§ DATA SHOWN:
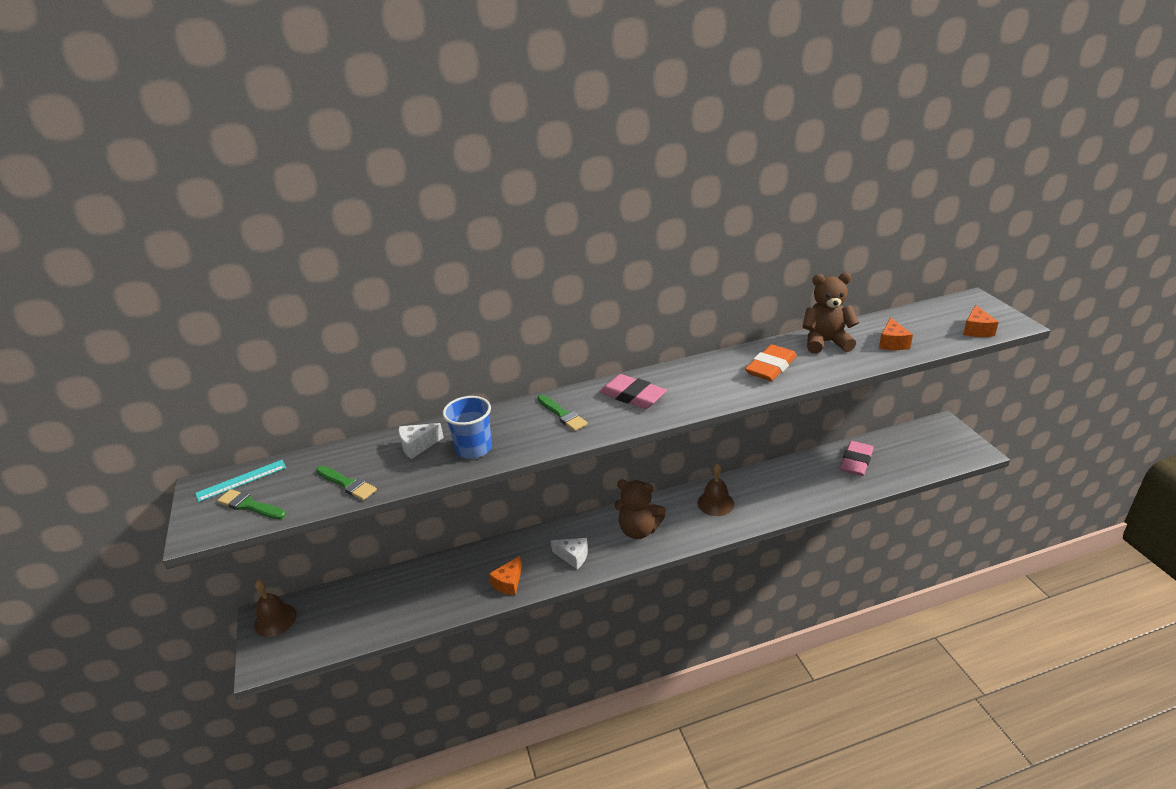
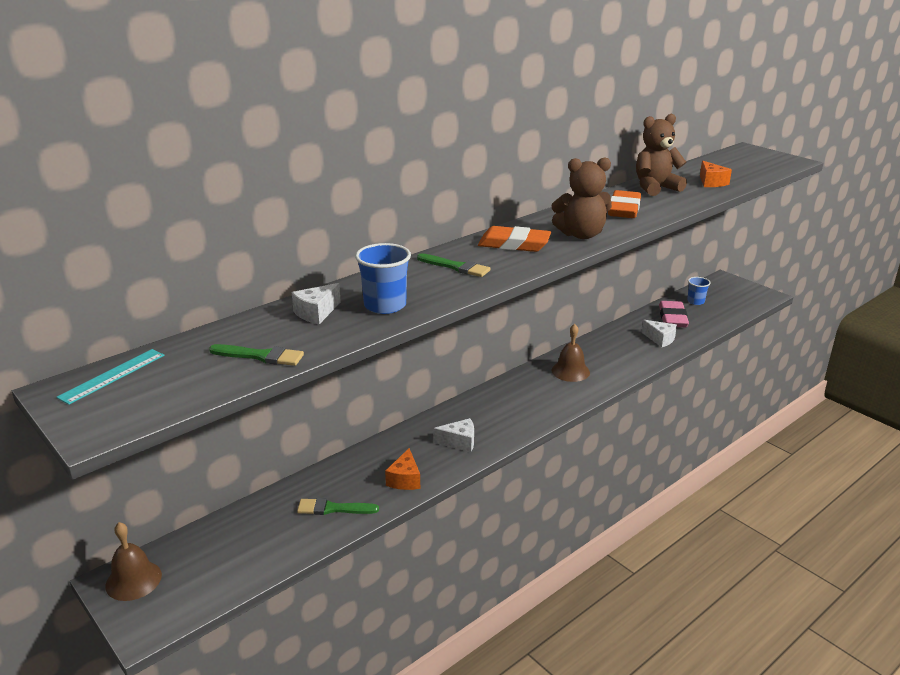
camera: 25 degrees left, 5 degrees down
(250, 505) = (148, 395): green brush -> green brush (333, 508)
(632, 396) = (514, 244): pink eraser -> orange eraser
(639, 530) = (511, 407): brown teddy bear -> brown teddy bear (581, 235)
(826, 484) = (660, 339): none -> white cheese
(893, 446) = (695, 301): none -> blue cup
(976, 330) = (769, 168): orange cheese -> none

§ TASK STATEMENT: Check each line above for the word "cheese". Then state how many lines contain it, and nothing more.

§ RESULT: 2